- **What is expected**: Copy the data that appears below exactly. Drop the pictures.
○ ○ ○
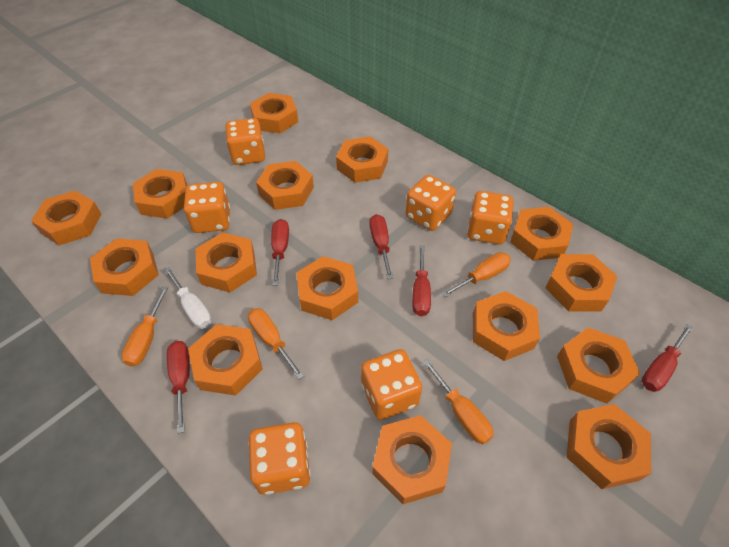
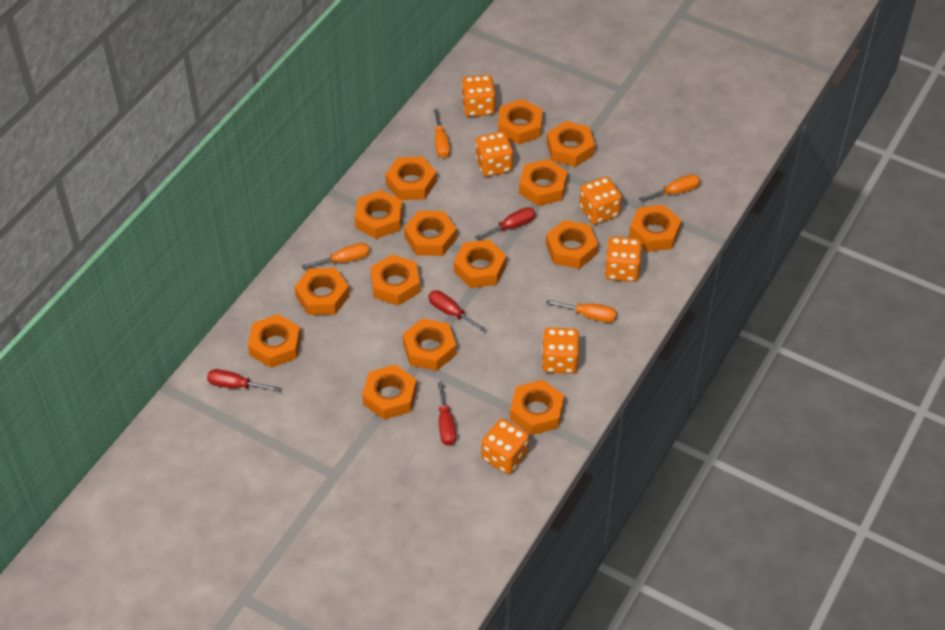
red screwdriver: 5 -> 4
white screwdriver: 1 -> 0

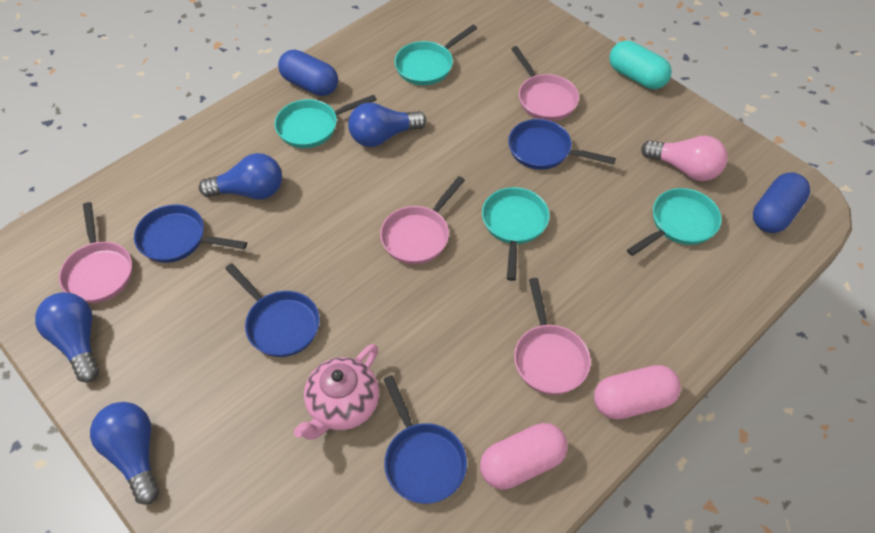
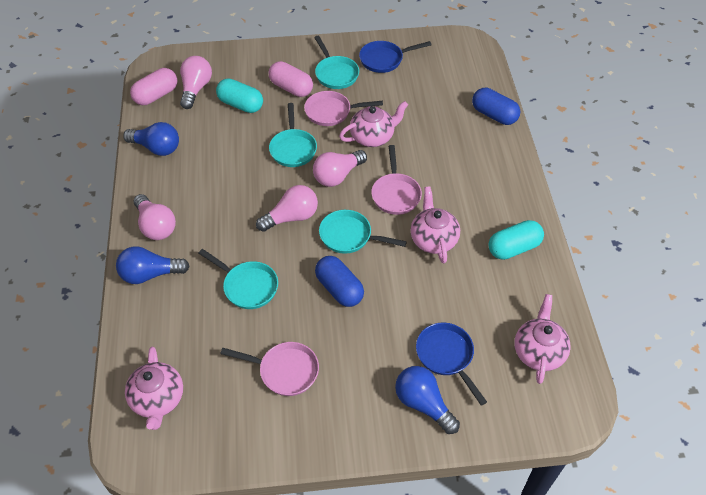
blue light bulb: 4 -> 3
blue pan: 4 -> 2
pink light bulb: 1 -> 4
pink pan: 4 -> 3
pink teapot: 1 -> 4
turquoise capsule: 1 -> 2

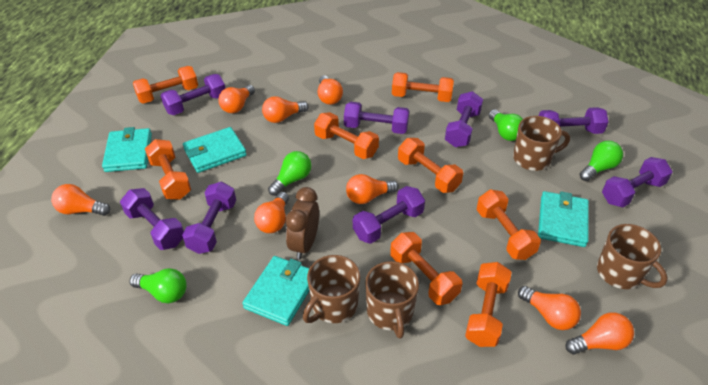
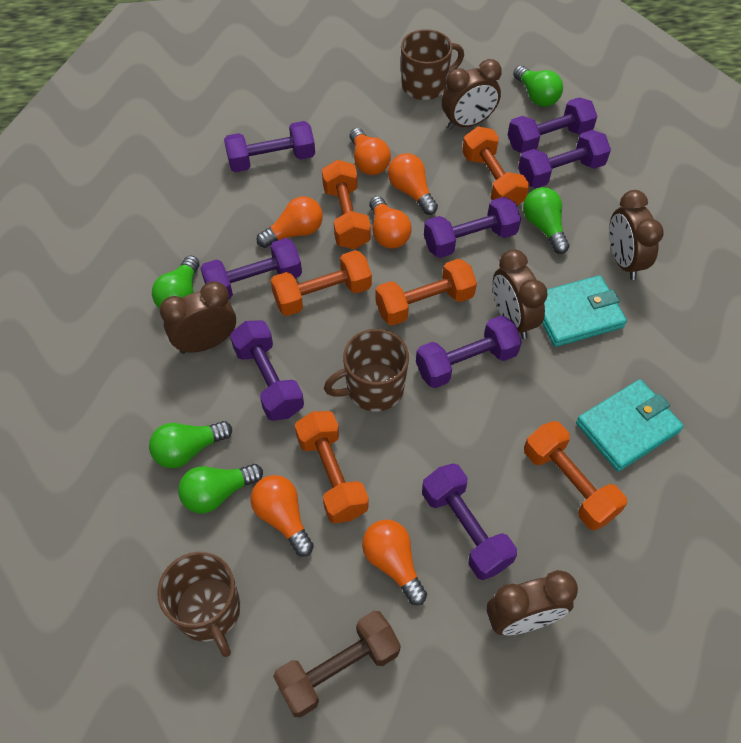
brown clock: 1 -> 5
brown dumbbell: 0 -> 1
brown mug: 4 -> 3
green light bulb: 4 -> 5
orange dumbbell: 8 -> 6
orange light bulb: 8 -> 6
turquoise wallet: 4 -> 2

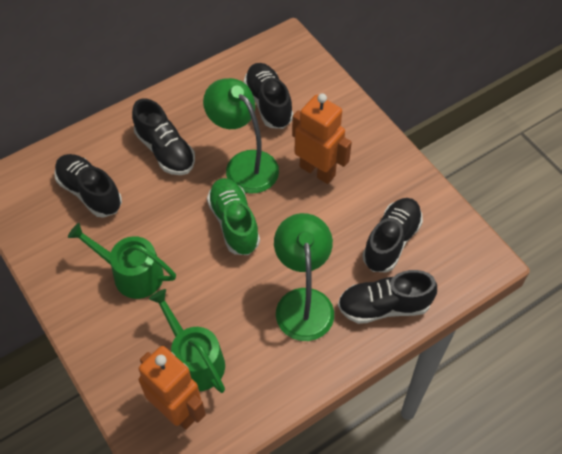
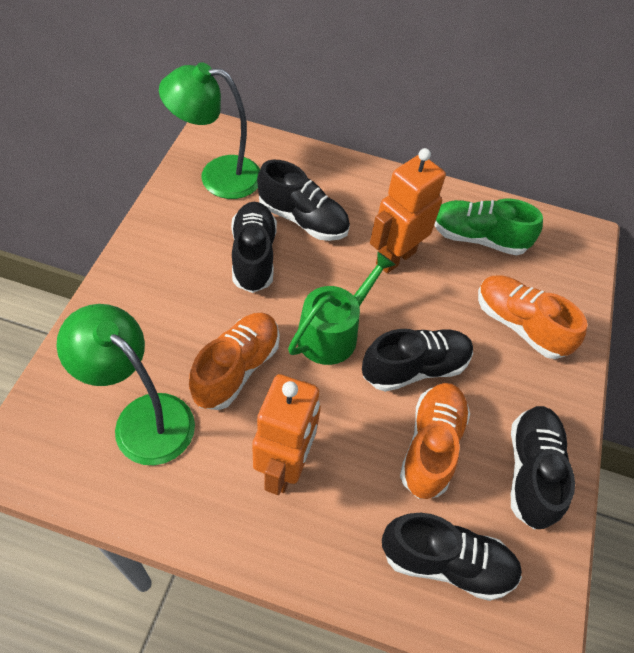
green watering can: 2 -> 1
orange shoe: 0 -> 3

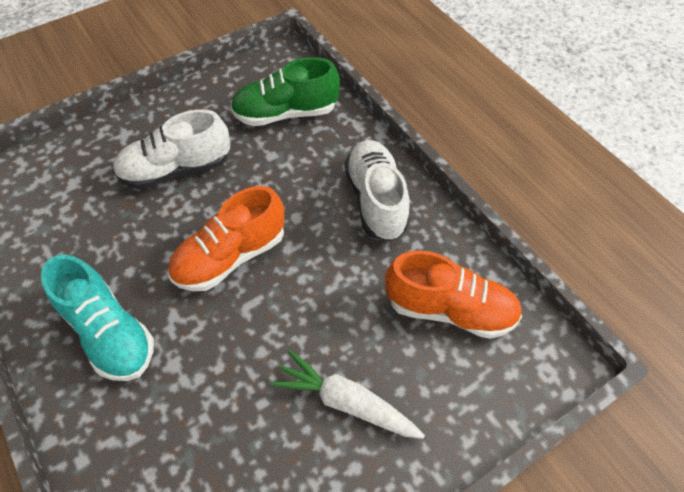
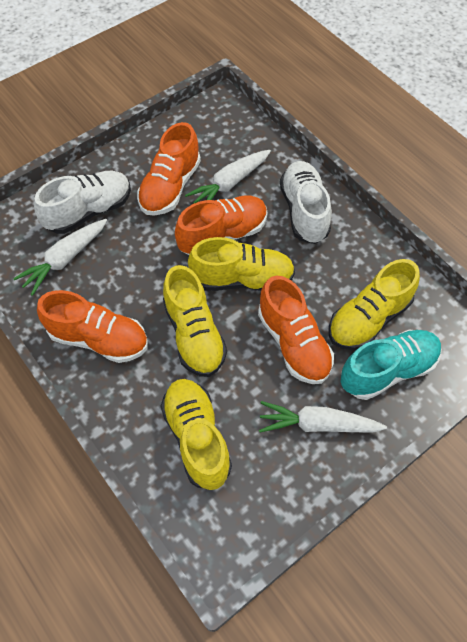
green shoe: 1 -> 0
orange shoe: 2 -> 4
white carrot: 1 -> 3
yellow shoe: 0 -> 4

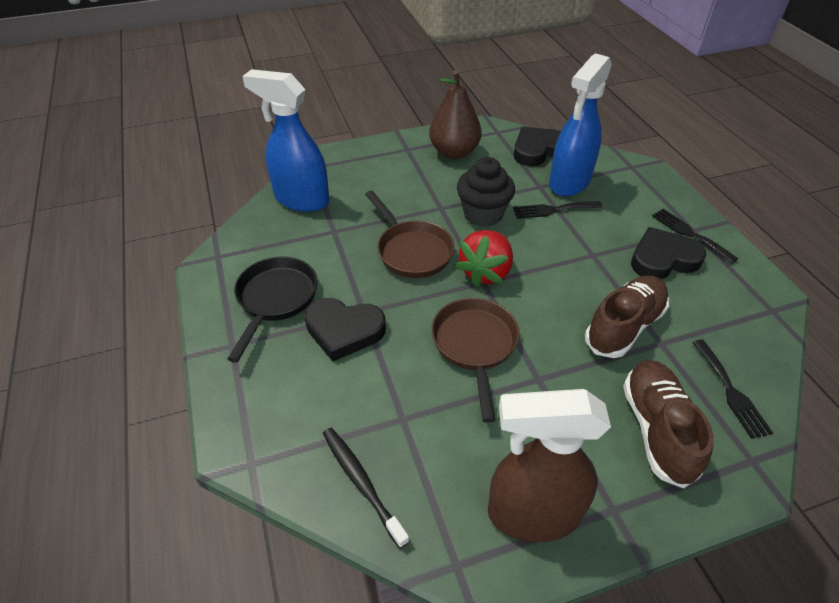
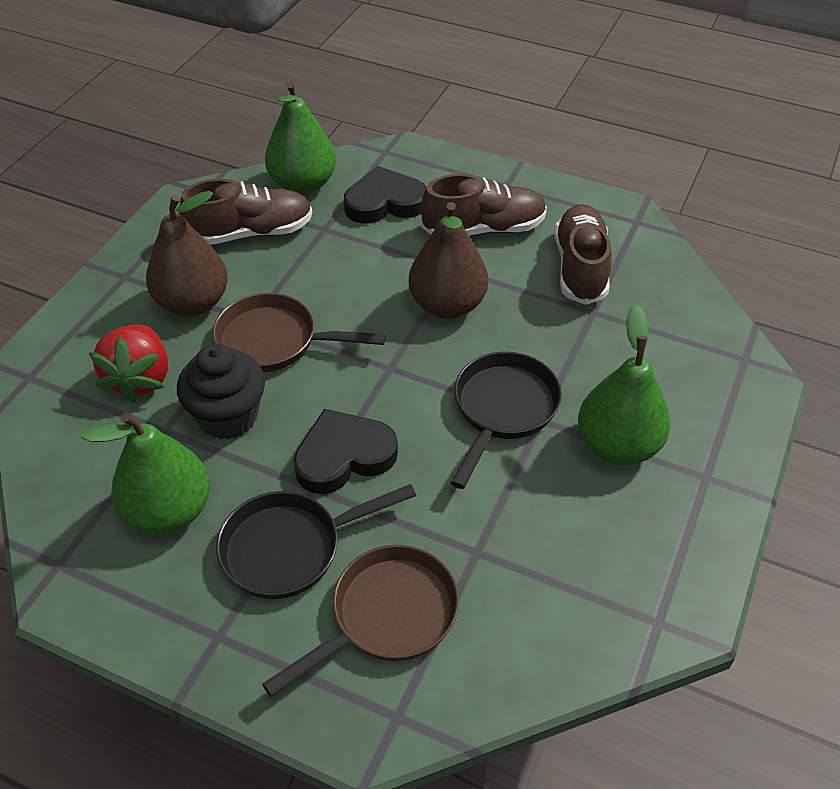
black fork: 3 -> 0
black heart: 3 -> 2
black pan: 1 -> 2
black toothbrush: 1 -> 0
blue spray bottle: 2 -> 0
brown pear: 1 -> 2
brown shoe: 2 -> 3
brown spray bottle: 1 -> 0
green pear: 0 -> 3

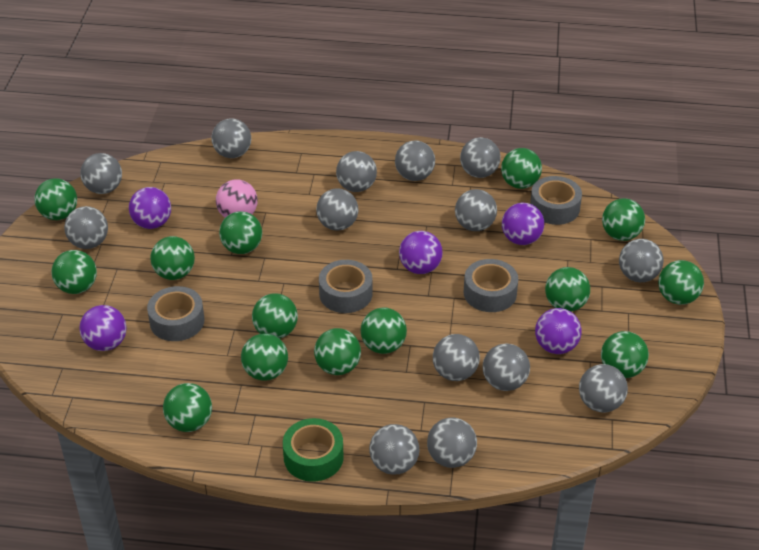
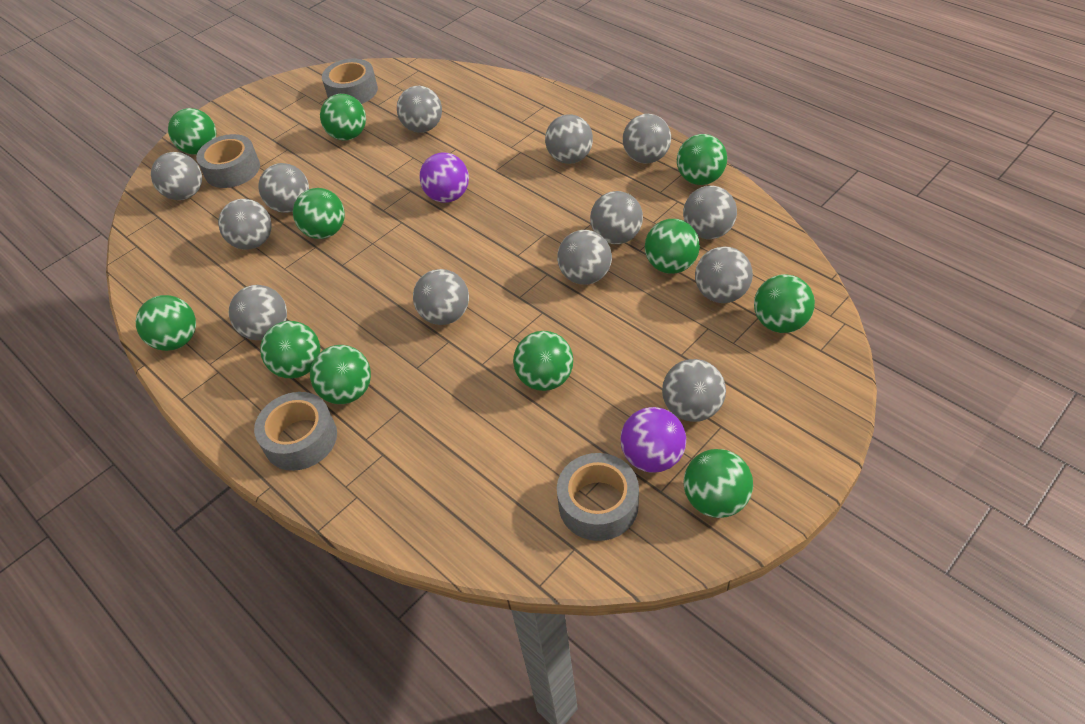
green ball: 14 -> 11
green tape: 1 -> 0
grey ball: 14 -> 13
pink ball: 1 -> 0
purple ball: 5 -> 2

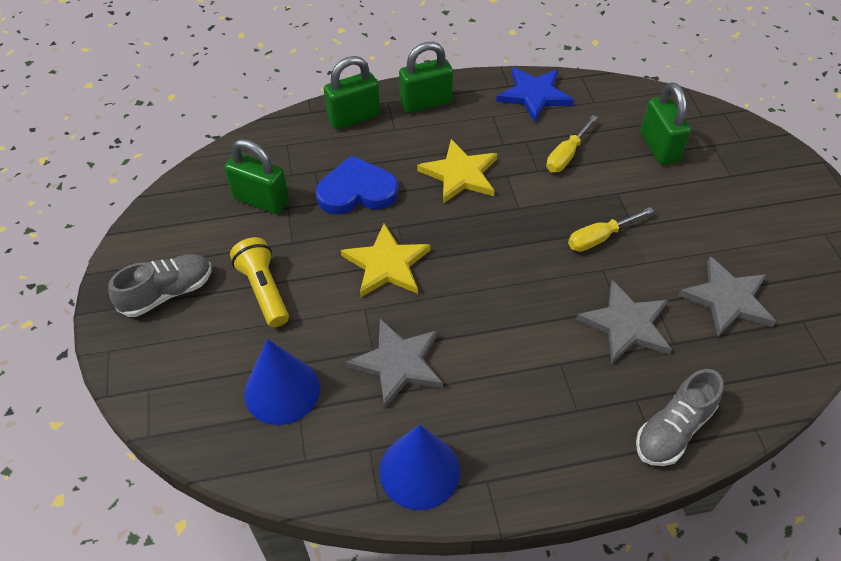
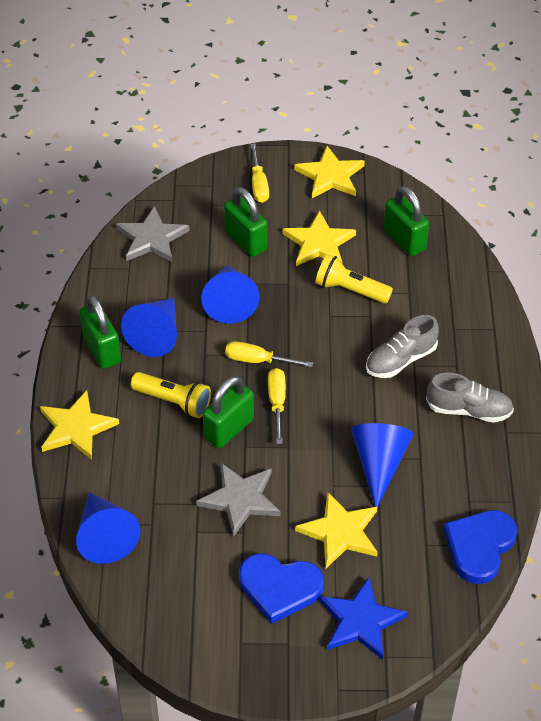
blue cone: 2 -> 4
blue heart: 1 -> 2
grey star: 3 -> 2
yellow flashlight: 1 -> 2
yellow screwdriver: 2 -> 3
yellow star: 2 -> 4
○ ○ ○
- **Task result**:
red screwdriver: 5 -> 4
white screwdriver: 1 -> 0

blue light bulb: 4 -> 3
blue pan: 4 -> 2
pink light bulb: 1 -> 4
pink pan: 4 -> 3
pink teapot: 1 -> 4
turquoise capsule: 1 -> 2

brown clock: 1 -> 5
brown dumbbell: 0 -> 1
brown mug: 4 -> 3
green light bulb: 4 -> 5
orange dumbbell: 8 -> 6
orange light bulb: 8 -> 6
turquoise wallet: 4 -> 2

green watering can: 2 -> 1
orange shoe: 0 -> 3

green shoe: 1 -> 0
orange shoe: 2 -> 4
white carrot: 1 -> 3
yellow shoe: 0 -> 4

black fork: 3 -> 0
black heart: 3 -> 2
black pan: 1 -> 2
black toothbrush: 1 -> 0
blue spray bottle: 2 -> 0
brown pear: 1 -> 2
brown shoe: 2 -> 3
brown spray bottle: 1 -> 0
green pear: 0 -> 3

green ball: 14 -> 11
green tape: 1 -> 0
grey ball: 14 -> 13
pink ball: 1 -> 0
purple ball: 5 -> 2

blue cone: 2 -> 4
blue heart: 1 -> 2
grey star: 3 -> 2
yellow flashlight: 1 -> 2
yellow screwdriver: 2 -> 3
yellow star: 2 -> 4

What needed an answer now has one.